• **Work to complete**: Only a number is expected: how many lines in these records mention the word "ROSY"?

(Before-and-after object listings)

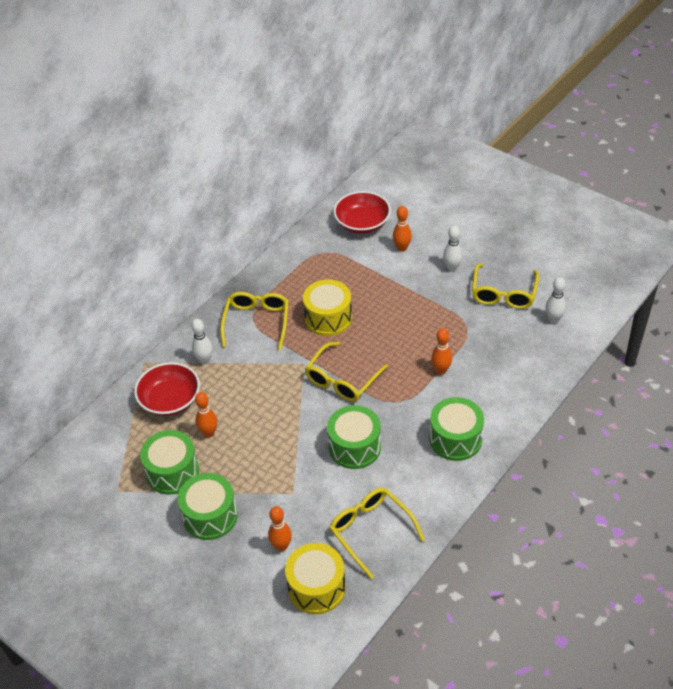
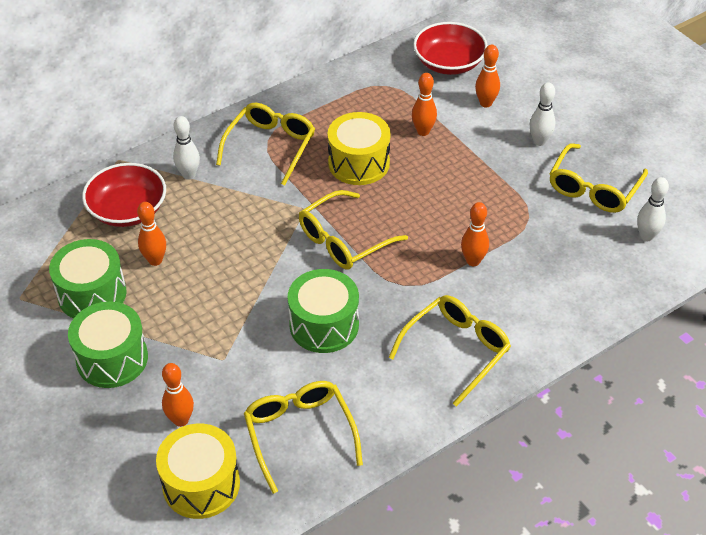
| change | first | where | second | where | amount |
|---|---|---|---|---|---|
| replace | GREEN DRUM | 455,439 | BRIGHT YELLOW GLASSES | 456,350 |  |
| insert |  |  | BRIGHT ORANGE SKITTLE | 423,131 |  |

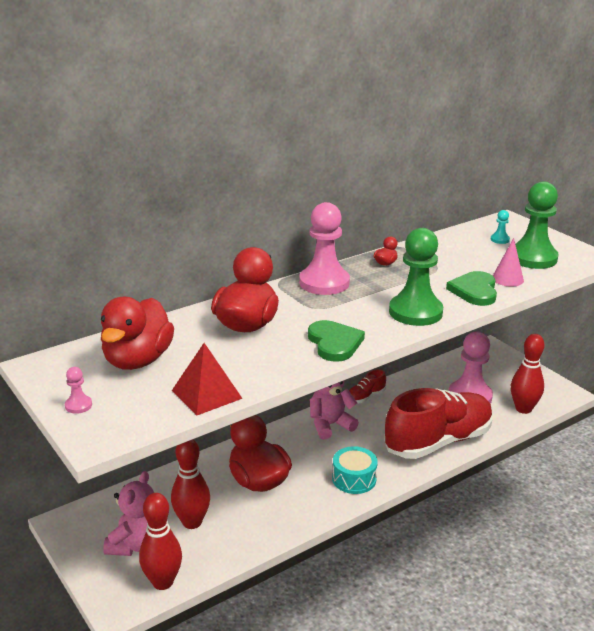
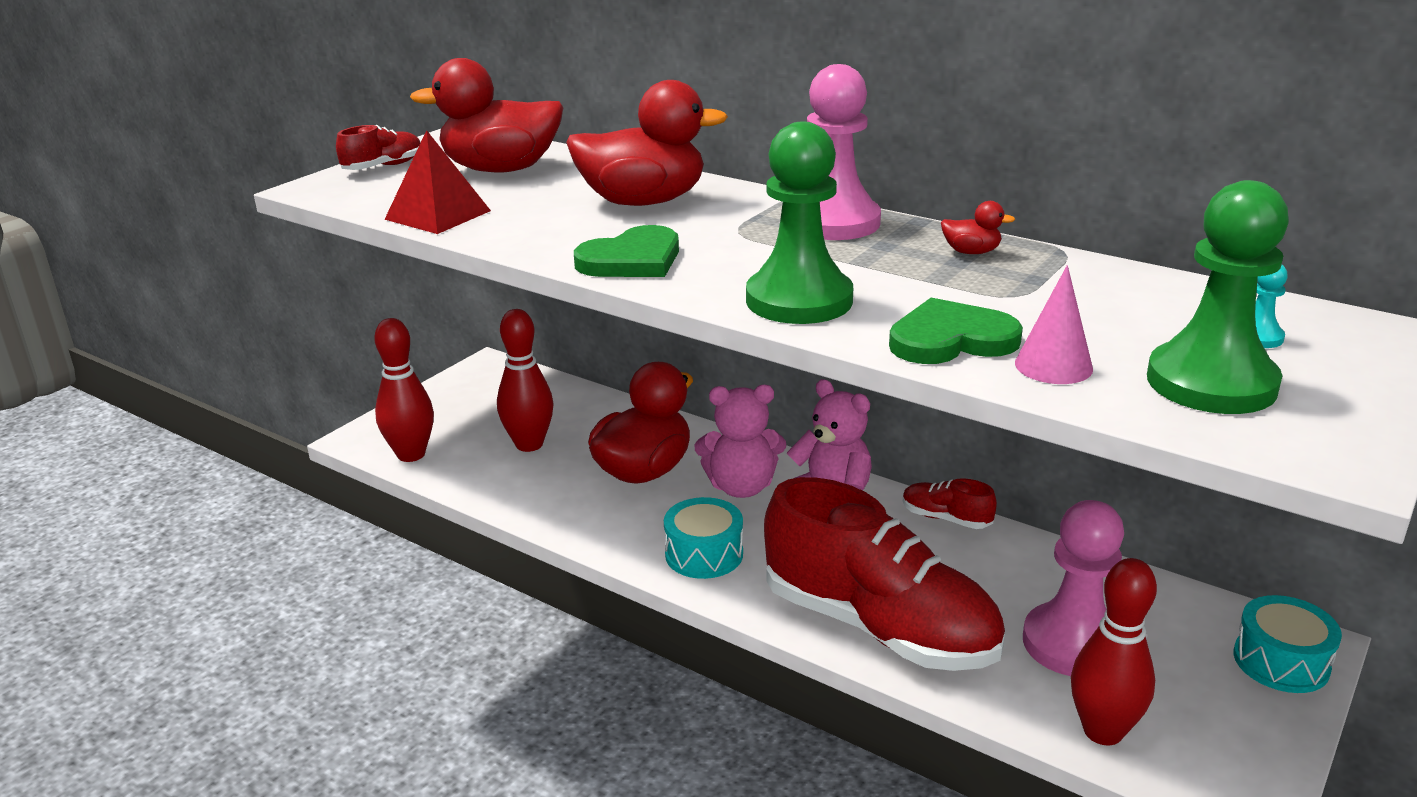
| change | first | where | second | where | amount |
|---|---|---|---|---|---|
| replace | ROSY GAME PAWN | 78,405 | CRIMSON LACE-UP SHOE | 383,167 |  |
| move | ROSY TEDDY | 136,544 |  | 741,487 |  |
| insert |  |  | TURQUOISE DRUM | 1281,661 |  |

• **Answer area**: 2